(Itemized modification records)
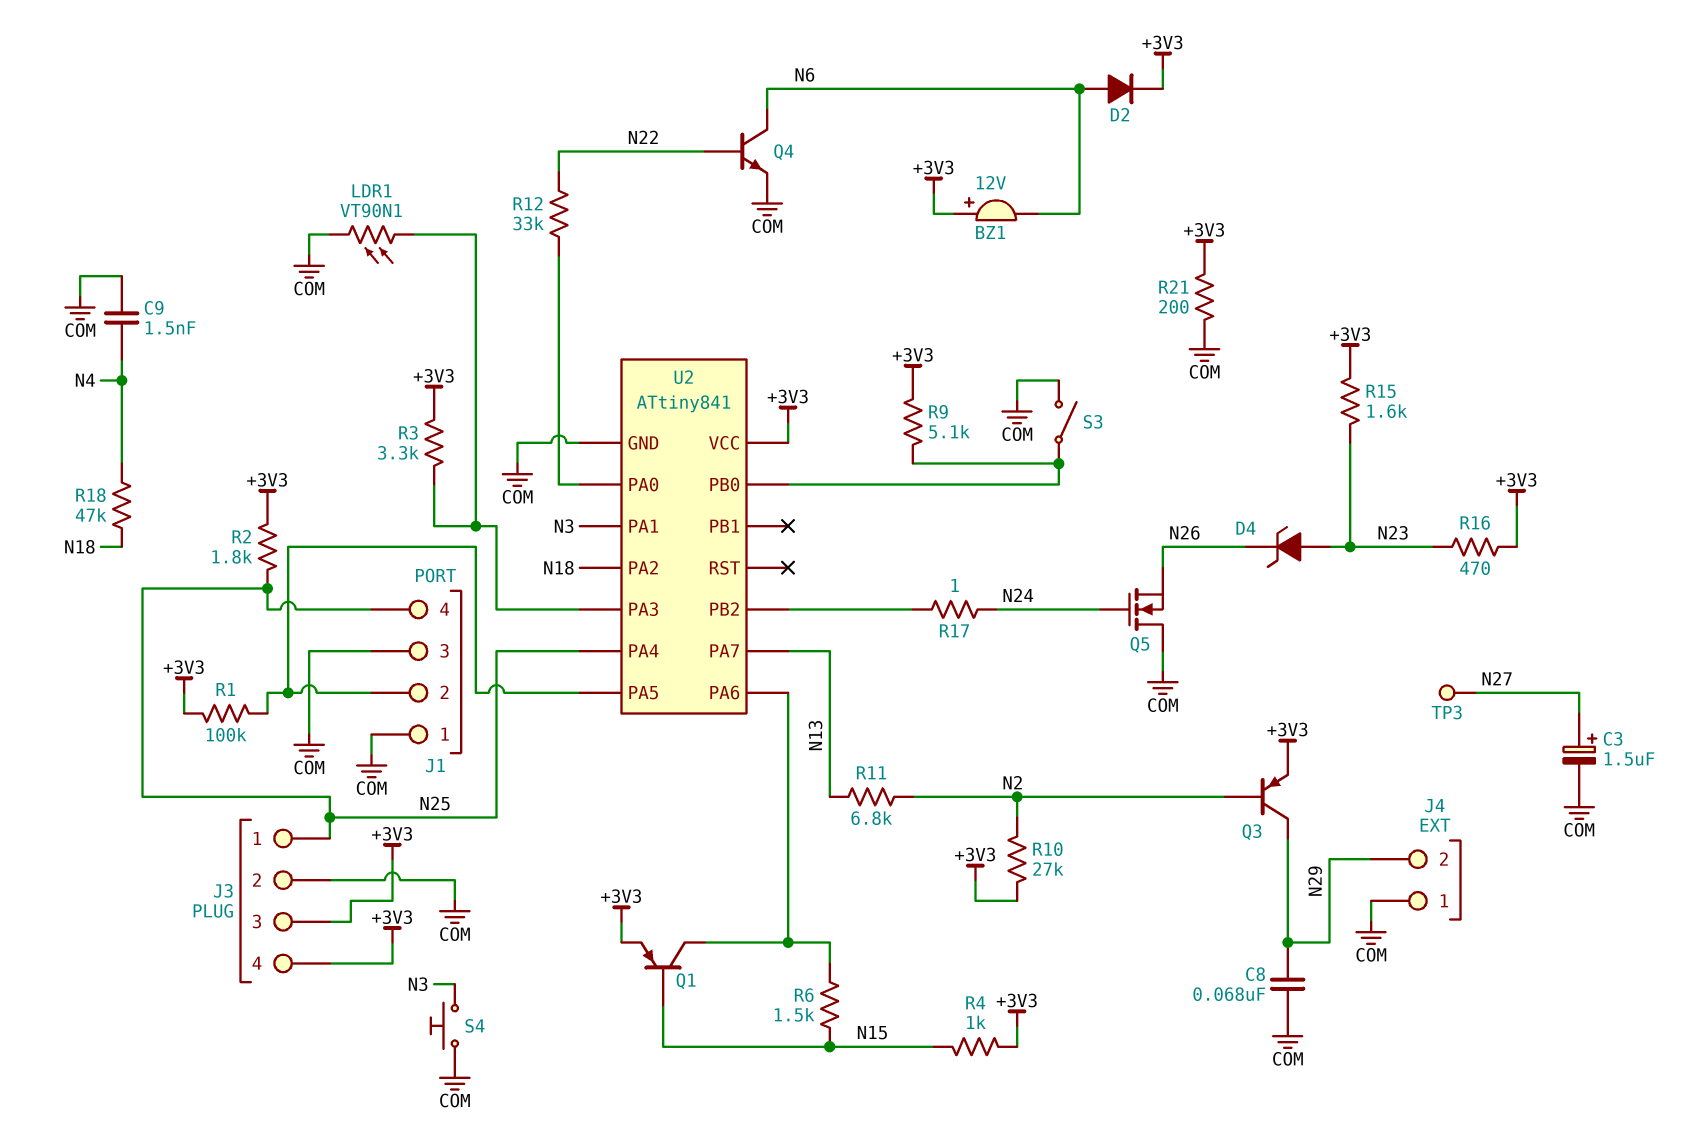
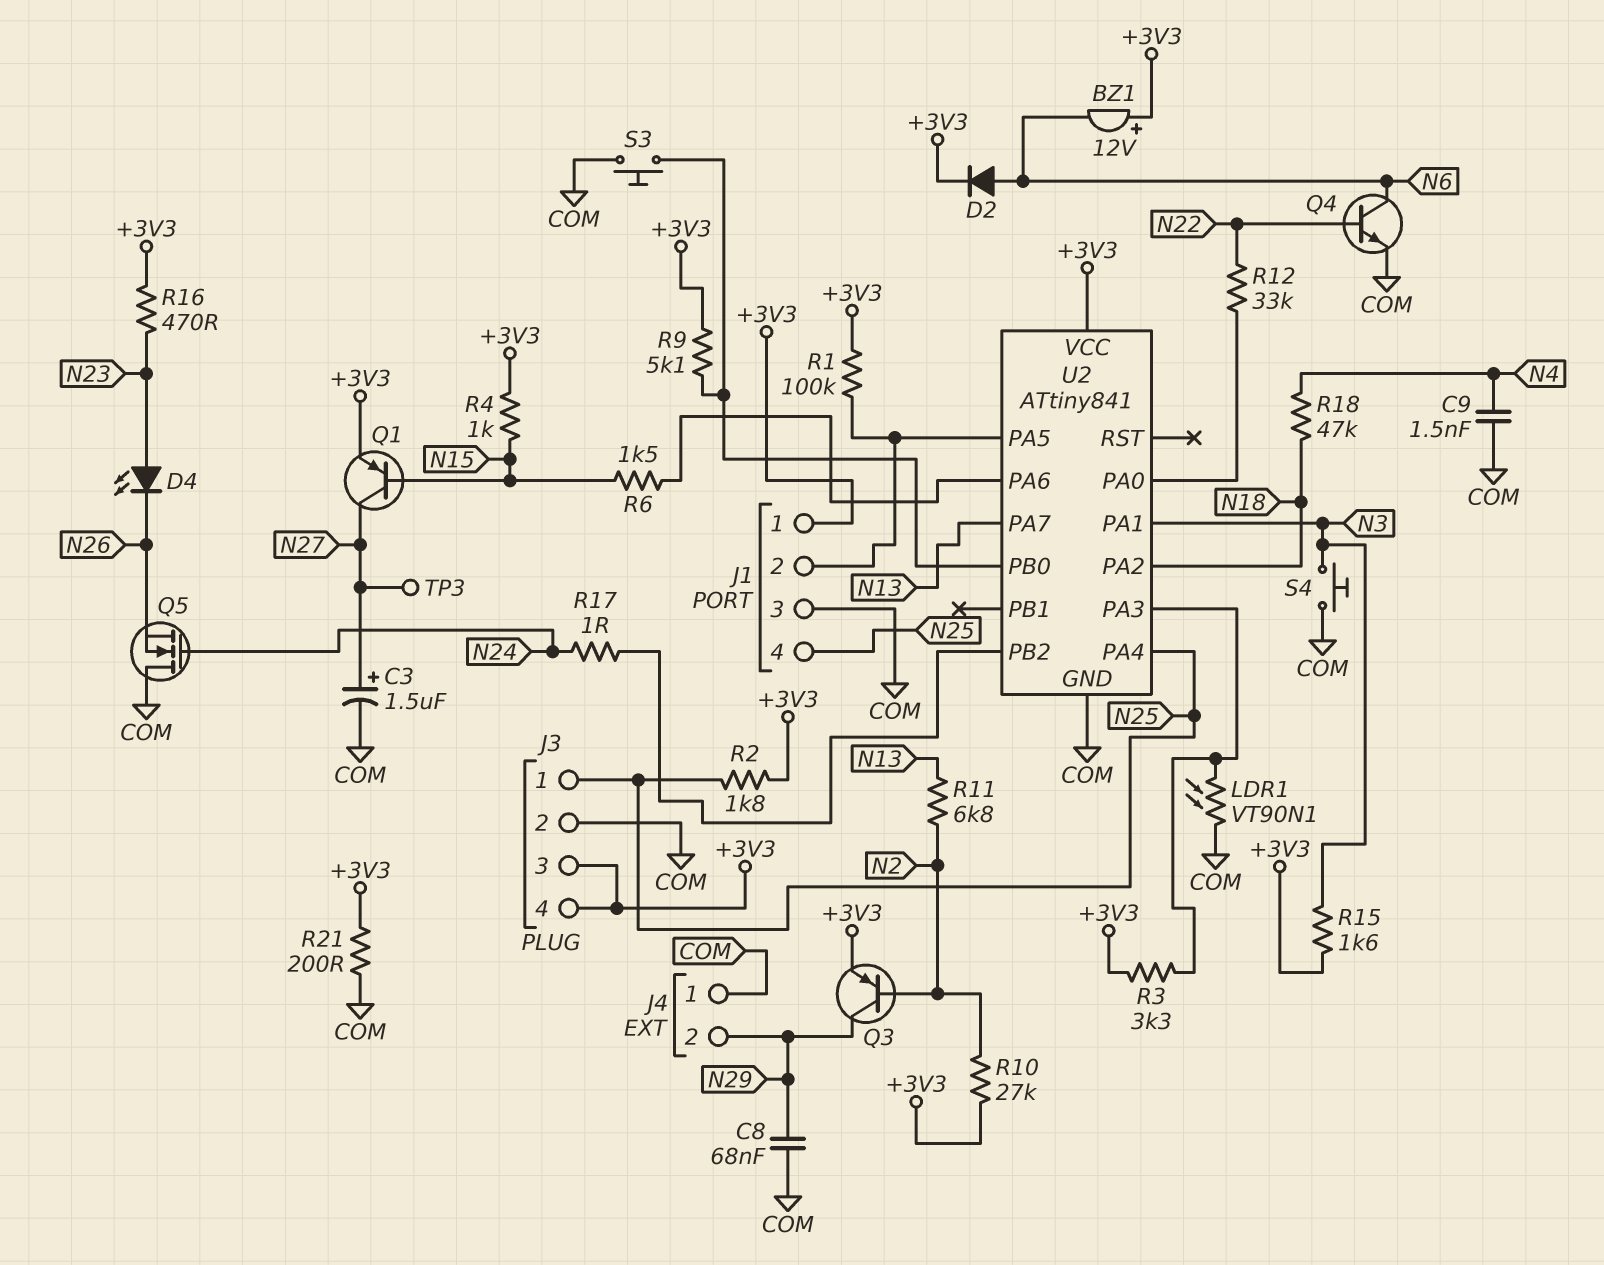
D4: zener (A N23, K N26) -> LED (A N23, K N26)
J1 pin 1: COM -> +3V3
Q1: PNP (B N15, C U2/PA6, E +3V3) -> PNP (B N15, C N27, E +3V3)
R15: 1.6k (+3V3, N23) -> 1.6k (+3V3, N3)
S3: switch (COM, U2/PB0) -> button (COM, U2/PB0)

[WHAT TO WORK ON]:
Reproduce exactly the line that holds "J1 pin 1: COM -> +3V3", then every line after it, ending with the final line of the records above.

[ANSWER FOR THIS EXERCISE]:
J1 pin 1: COM -> +3V3
Q1: PNP (B N15, C U2/PA6, E +3V3) -> PNP (B N15, C N27, E +3V3)
R15: 1.6k (+3V3, N23) -> 1.6k (+3V3, N3)
S3: switch (COM, U2/PB0) -> button (COM, U2/PB0)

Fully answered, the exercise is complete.